[Change detection outputs]
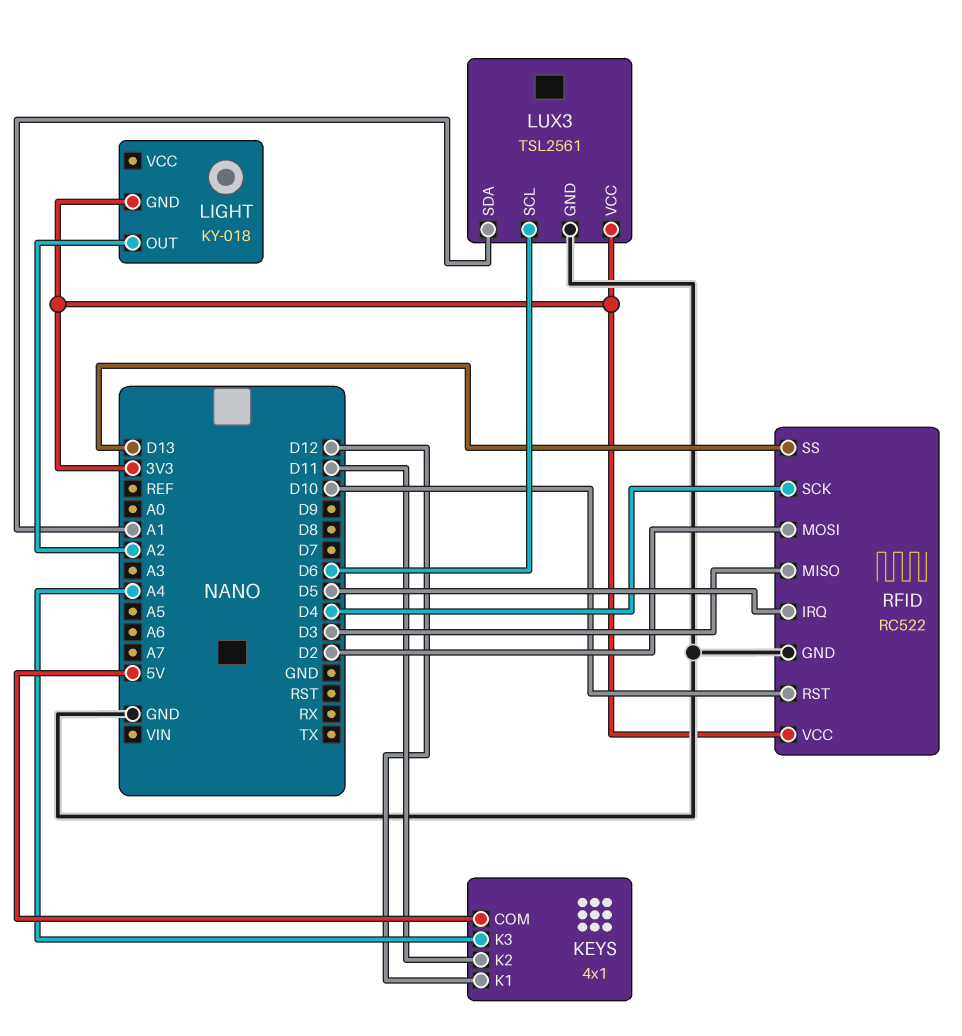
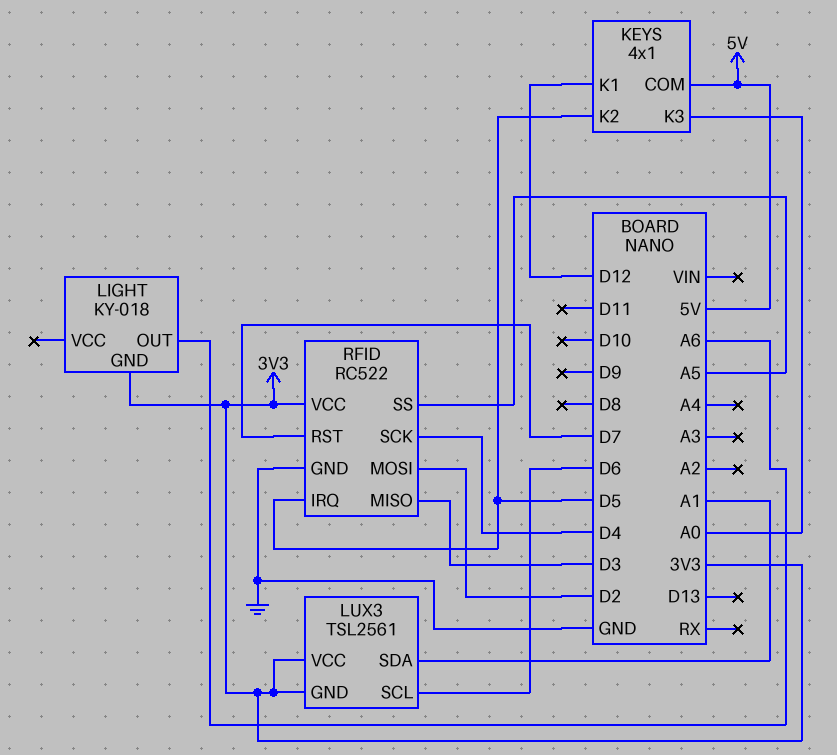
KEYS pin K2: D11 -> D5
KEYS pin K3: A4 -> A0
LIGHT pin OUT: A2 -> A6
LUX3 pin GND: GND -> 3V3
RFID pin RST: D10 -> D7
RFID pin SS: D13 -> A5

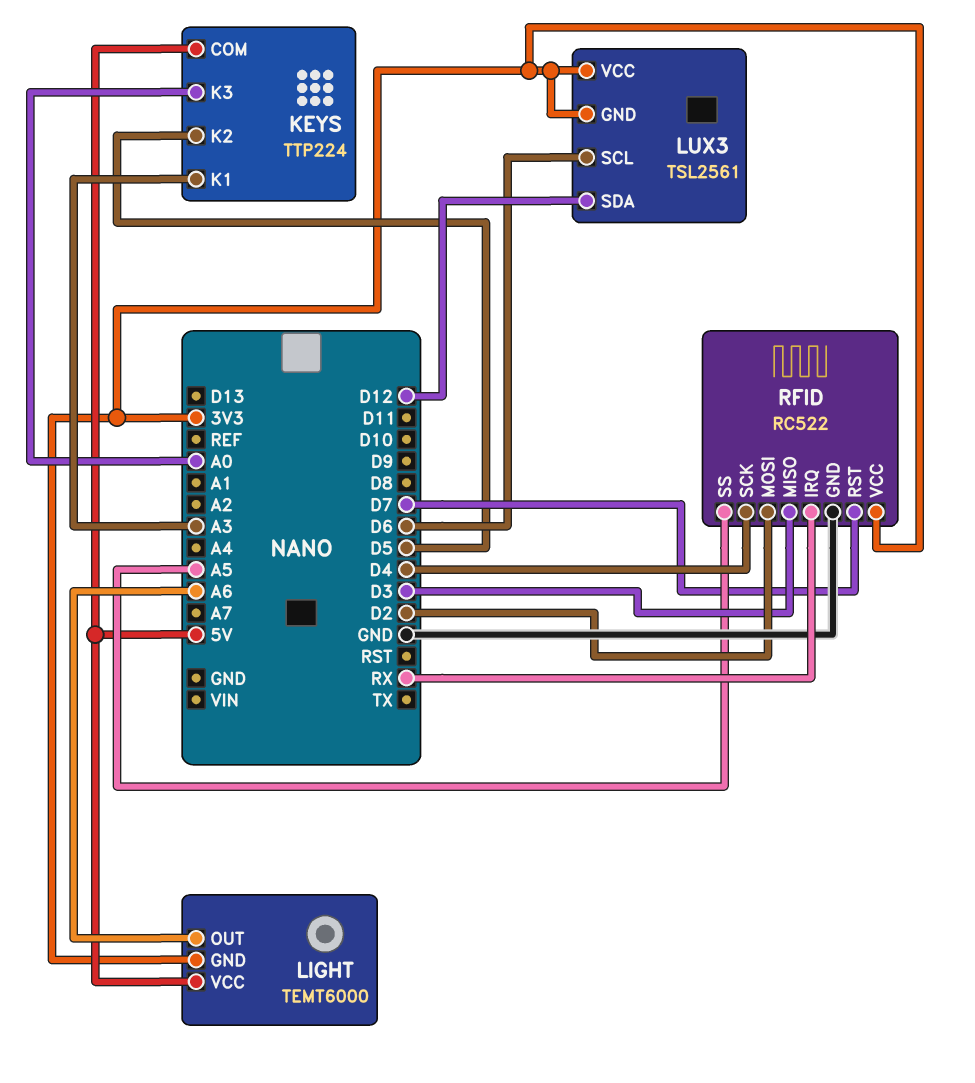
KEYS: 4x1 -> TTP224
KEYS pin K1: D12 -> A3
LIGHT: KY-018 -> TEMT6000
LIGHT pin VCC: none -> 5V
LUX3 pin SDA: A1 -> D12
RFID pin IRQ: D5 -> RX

--

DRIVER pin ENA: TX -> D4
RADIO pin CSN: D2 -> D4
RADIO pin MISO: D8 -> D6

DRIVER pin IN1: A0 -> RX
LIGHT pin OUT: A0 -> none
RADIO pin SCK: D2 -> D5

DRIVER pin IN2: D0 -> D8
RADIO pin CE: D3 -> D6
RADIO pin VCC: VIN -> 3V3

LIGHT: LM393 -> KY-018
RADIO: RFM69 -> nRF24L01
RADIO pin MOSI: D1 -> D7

--

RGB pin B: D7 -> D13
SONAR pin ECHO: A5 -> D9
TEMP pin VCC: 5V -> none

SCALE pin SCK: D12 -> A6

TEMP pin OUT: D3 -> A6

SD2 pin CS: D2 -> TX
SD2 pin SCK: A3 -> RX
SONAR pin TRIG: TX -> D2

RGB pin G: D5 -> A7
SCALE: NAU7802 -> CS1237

◆ Your task
Copy each line from the entries above that has the word "LIGHT" in it.

◆ Response
LIGHT pin OUT: A2 -> A6
LIGHT: KY-018 -> TEMT6000
LIGHT pin VCC: none -> 5V
LIGHT pin OUT: A0 -> none
LIGHT: LM393 -> KY-018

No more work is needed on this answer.